_Exercise prompt_:
In the records below, find the line containing "purple pan: 1 -> 3", then print it and every following line exactly, through the last, without pictures.

Colored object listings
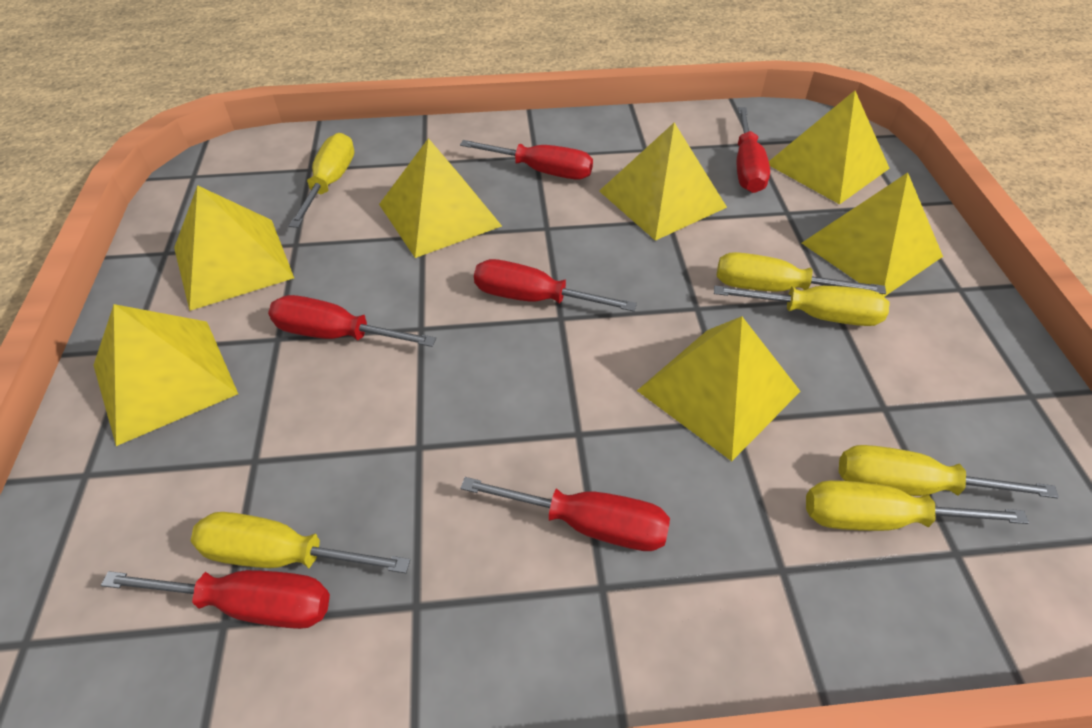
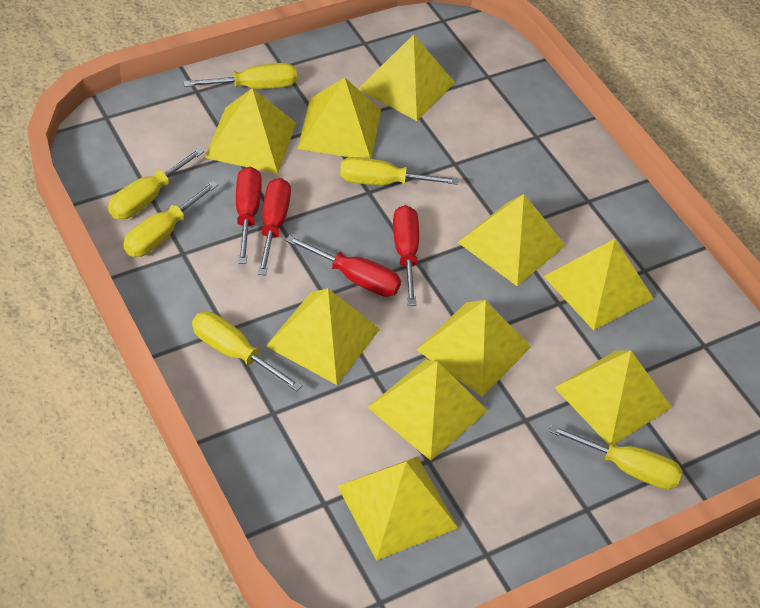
red screwdriver: 6 -> 4
yellow pyramid: 7 -> 10

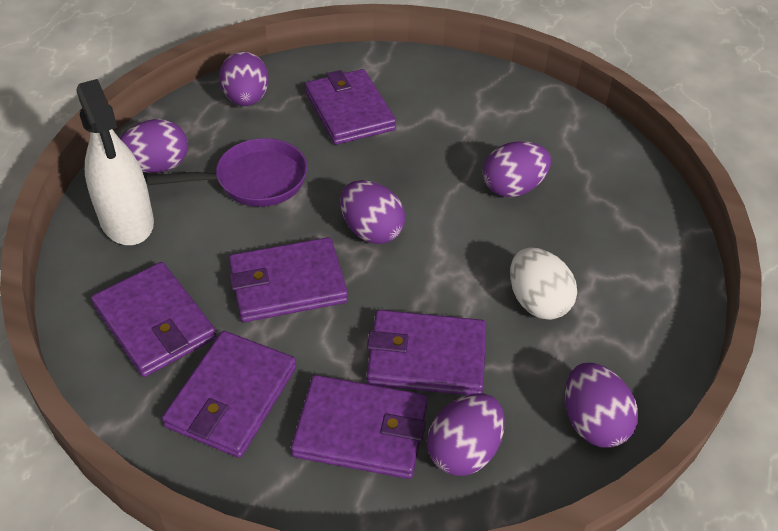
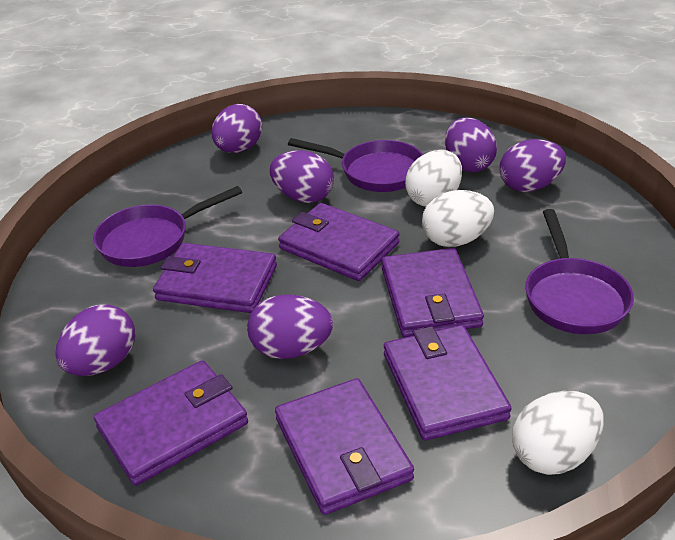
purple pan: 1 -> 3
white egg: 1 -> 3
white spray bottle: 1 -> 0

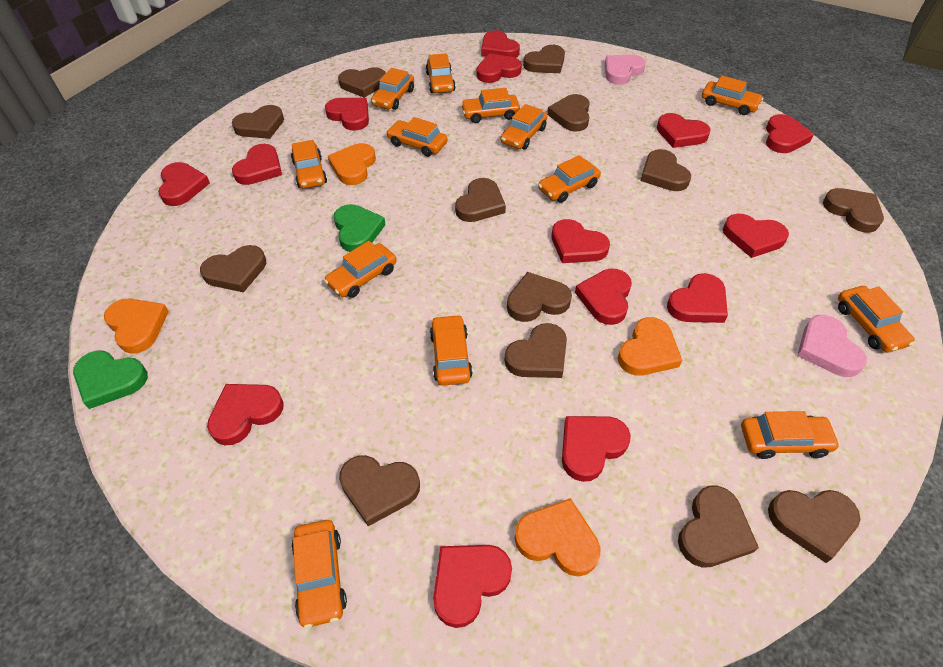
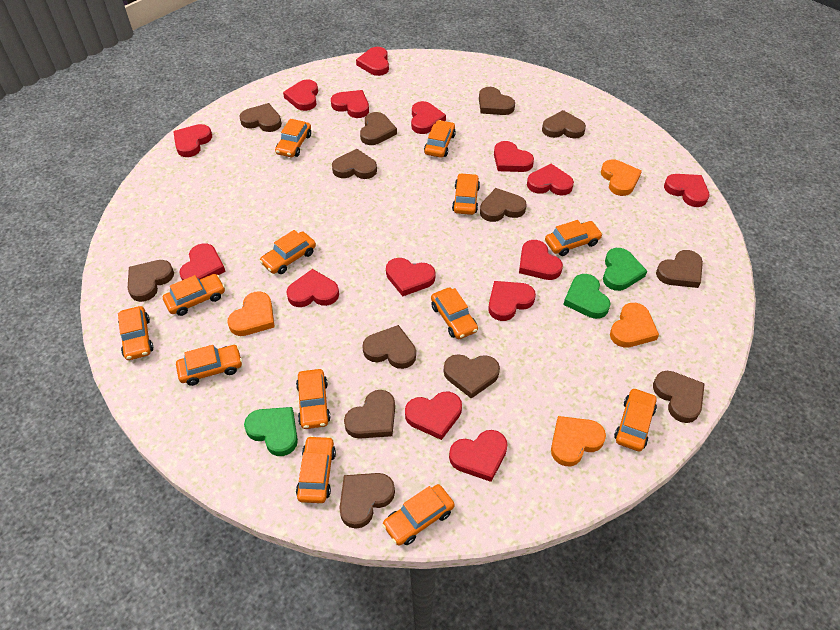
green heart: 2 -> 3
pink heart: 2 -> 0
red heart: 14 -> 15

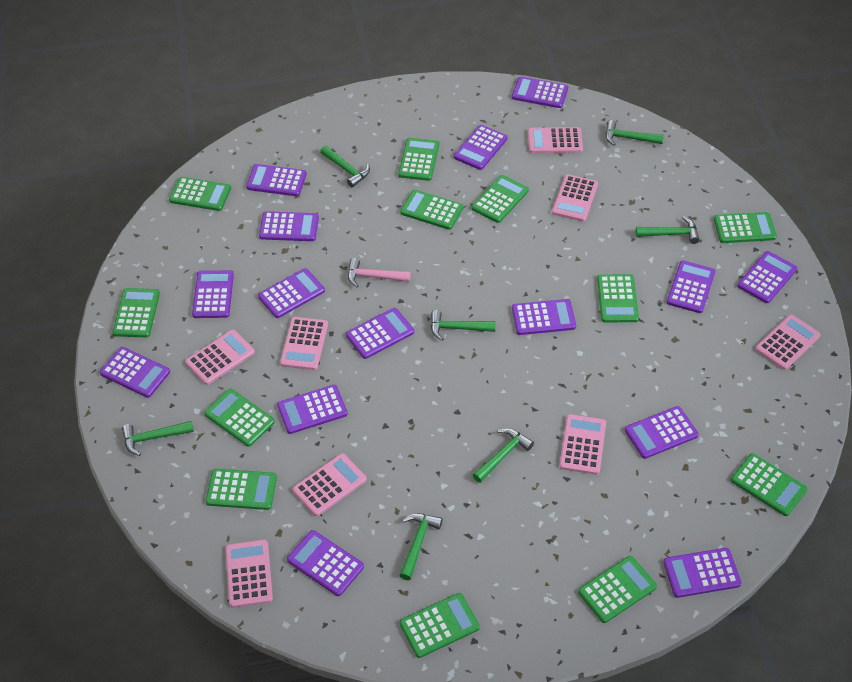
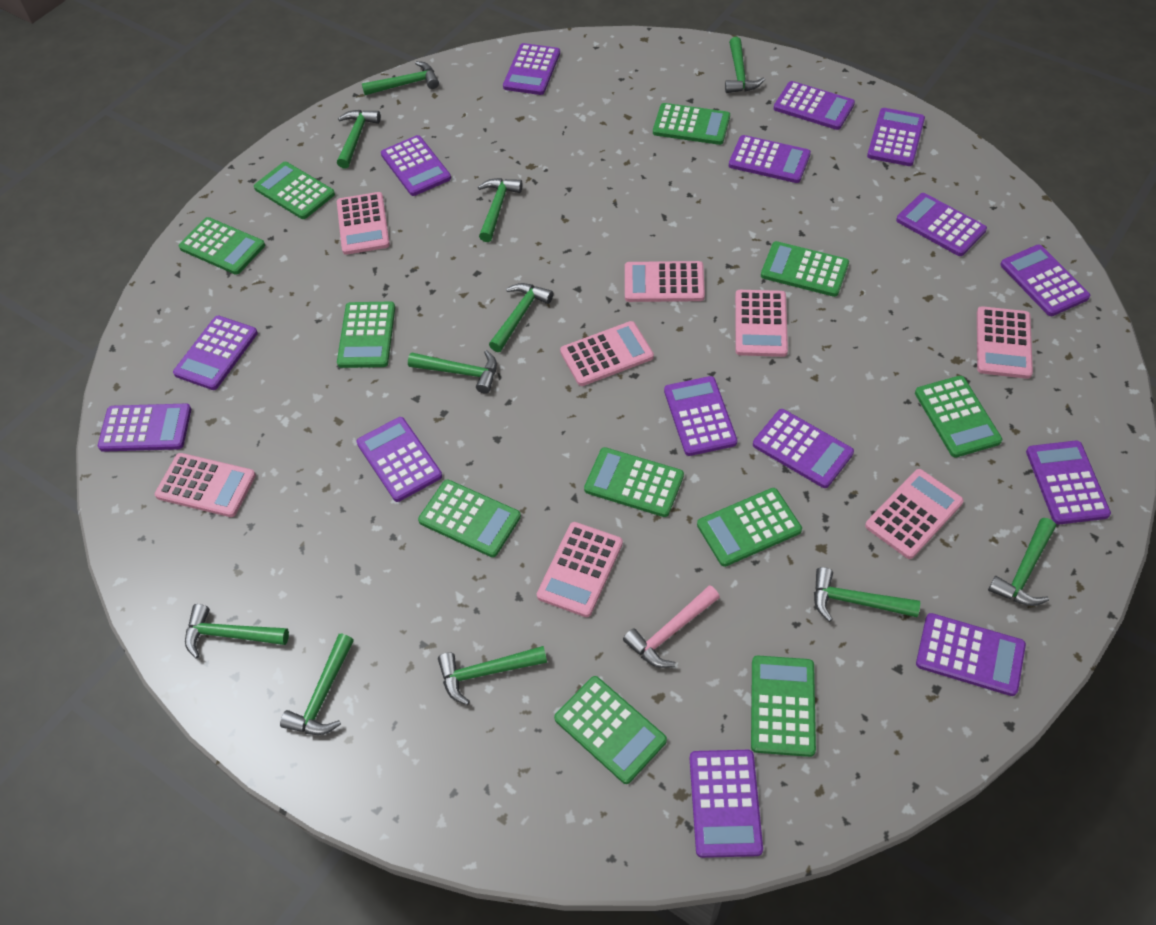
green calculator: 12 -> 11
green hammer: 7 -> 11

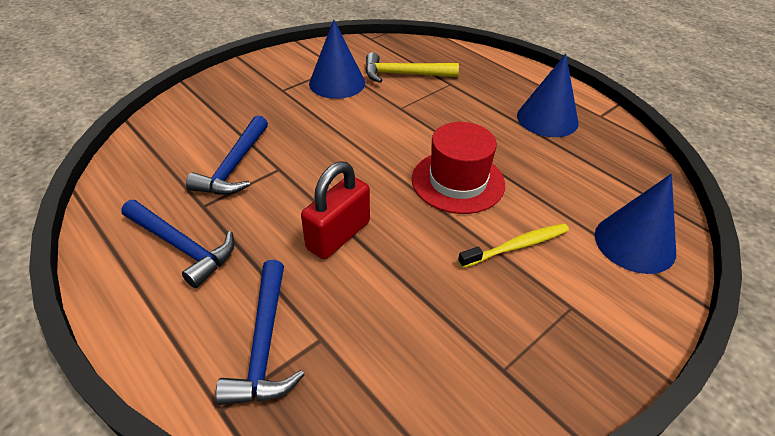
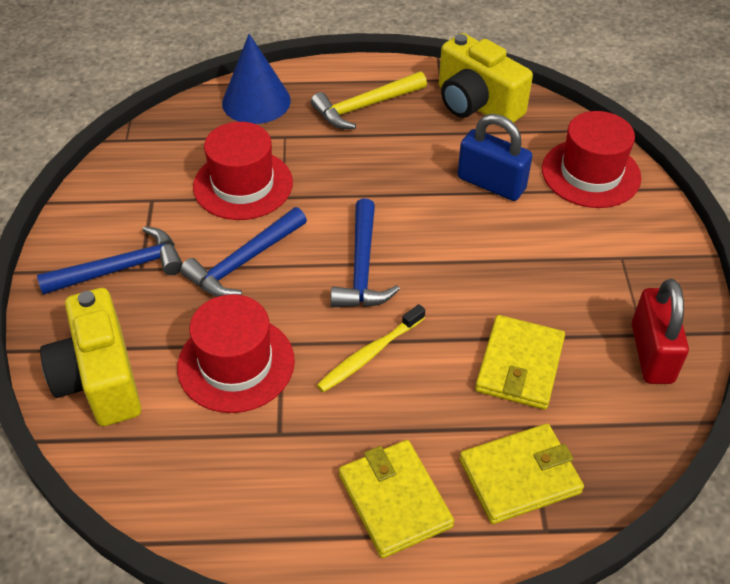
blue cone: 3 -> 1
blue padlock: 0 -> 1
red hat: 1 -> 3
yellow camera: 0 -> 2
yellow wallet: 0 -> 3

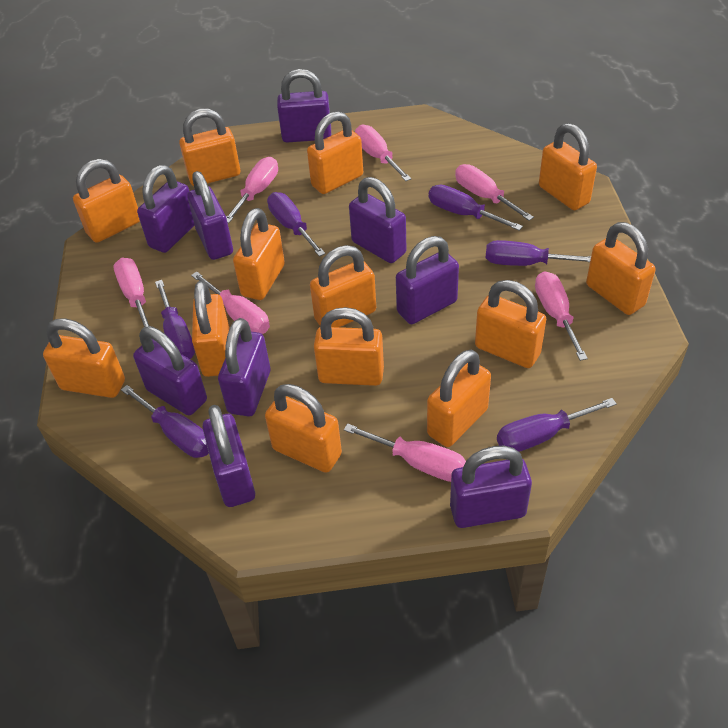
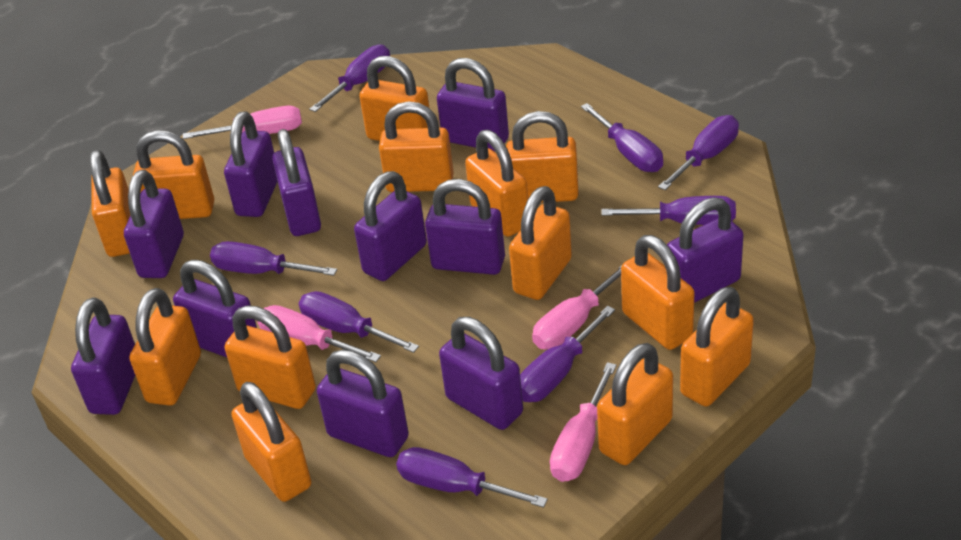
pink screwdriver: 7 -> 4
purple padlock: 9 -> 11
purple screwdriver: 6 -> 8

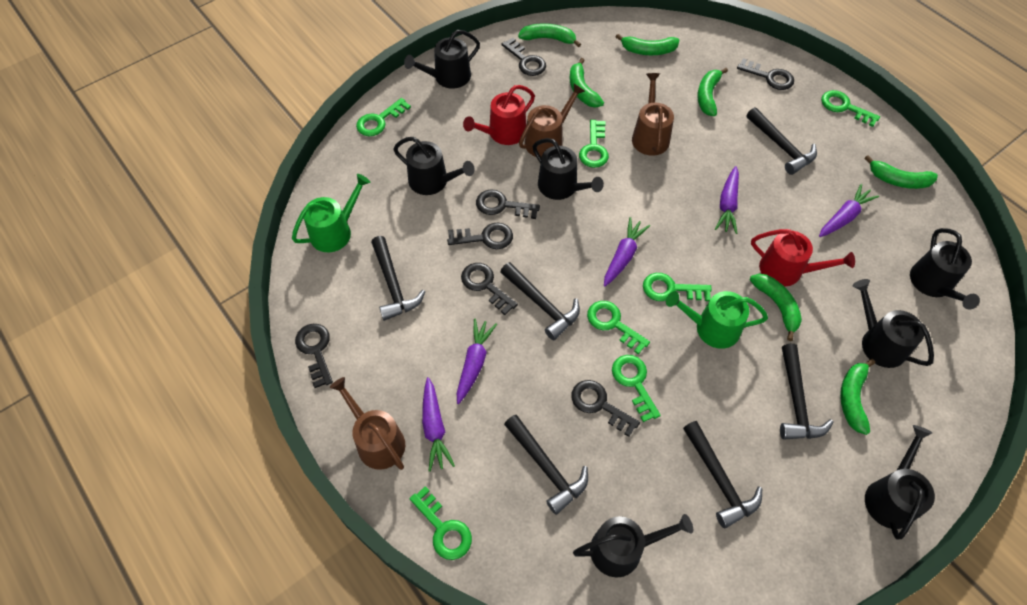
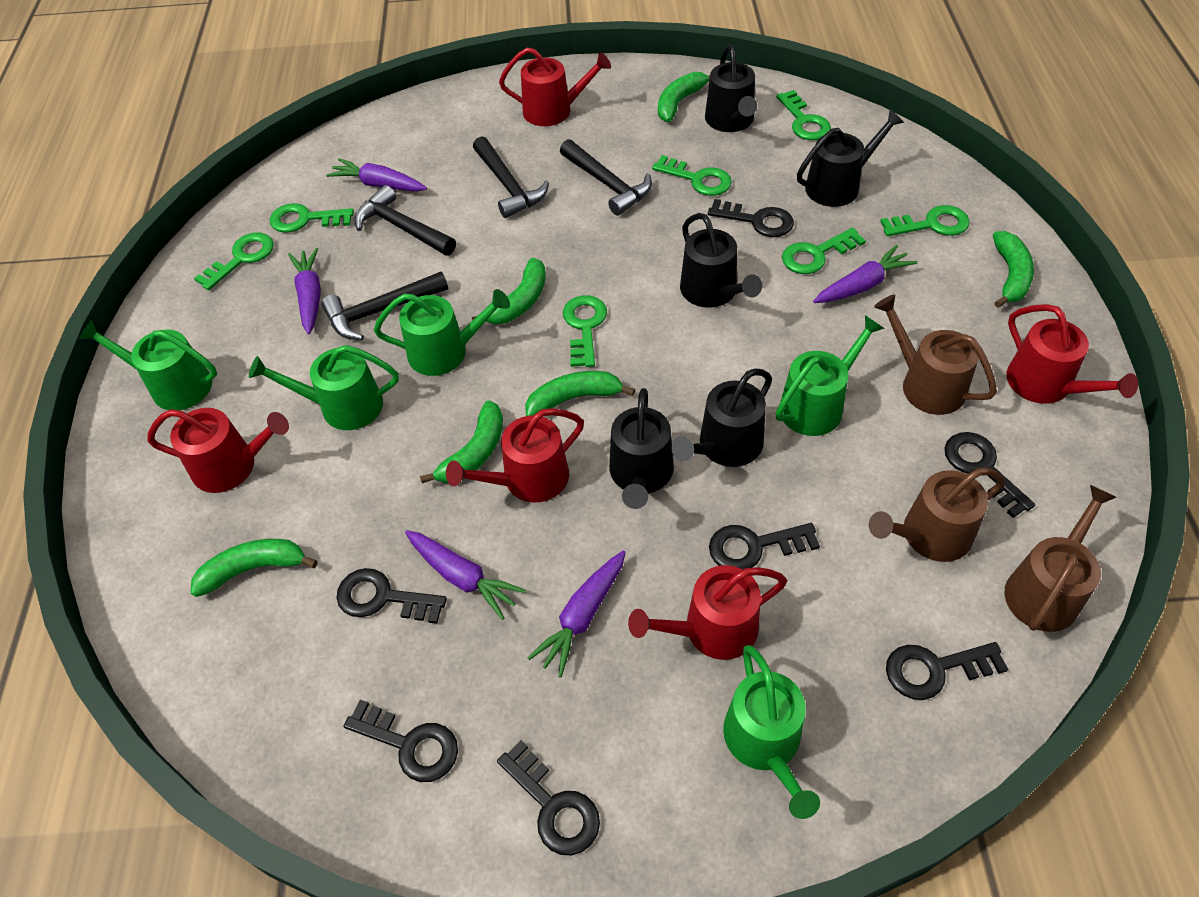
black hammer: 6 -> 4
black watering can: 7 -> 5
green banana: 7 -> 6
green watering can: 2 -> 5
red watering can: 2 -> 5

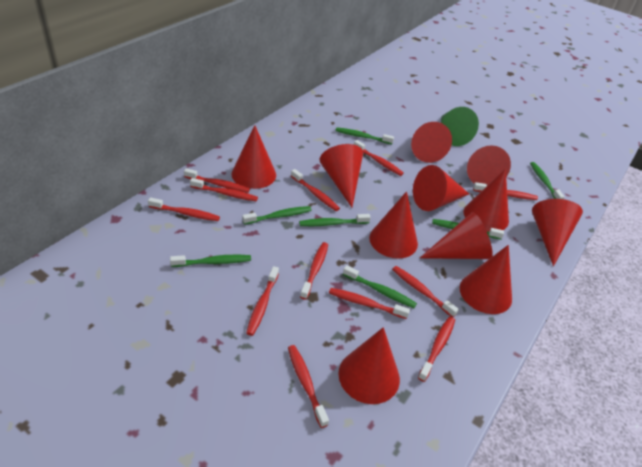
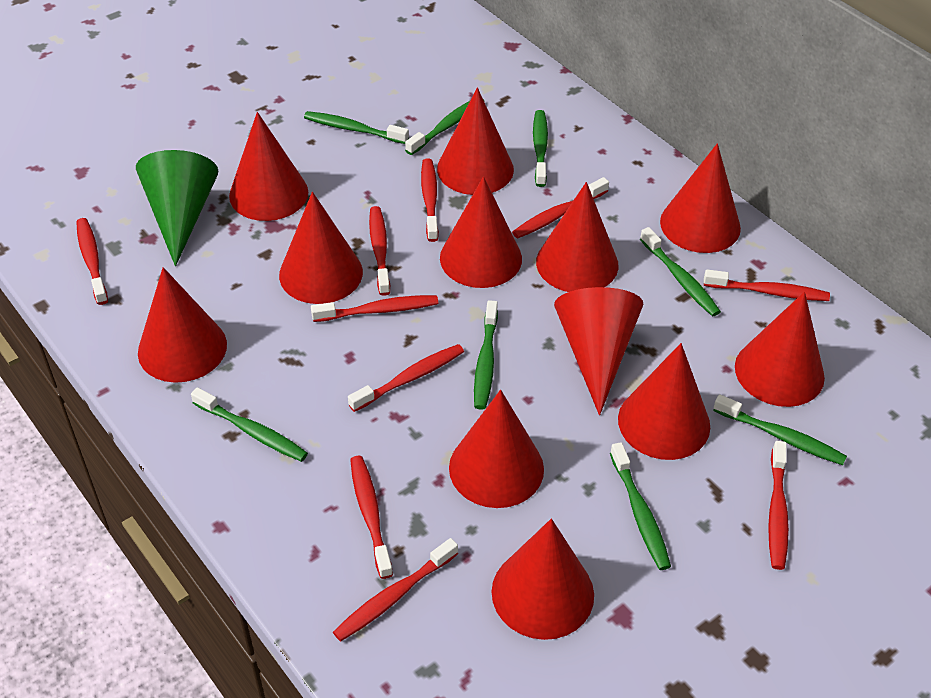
green toothbrush: 7 -> 8
red cone: 11 -> 12
red toothbrush: 12 -> 10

_Exercise solution_:
purple pan: 1 -> 3
white egg: 1 -> 3
white spray bottle: 1 -> 0

green heart: 2 -> 3
pink heart: 2 -> 0
red heart: 14 -> 15

green calculator: 12 -> 11
green hammer: 7 -> 11

blue cone: 3 -> 1
blue padlock: 0 -> 1
red hat: 1 -> 3
yellow camera: 0 -> 2
yellow wallet: 0 -> 3

pink screwdriver: 7 -> 4
purple padlock: 9 -> 11
purple screwdriver: 6 -> 8

black hammer: 6 -> 4
black watering can: 7 -> 5
green banana: 7 -> 6
green watering can: 2 -> 5
red watering can: 2 -> 5

green toothbrush: 7 -> 8
red cone: 11 -> 12
red toothbrush: 12 -> 10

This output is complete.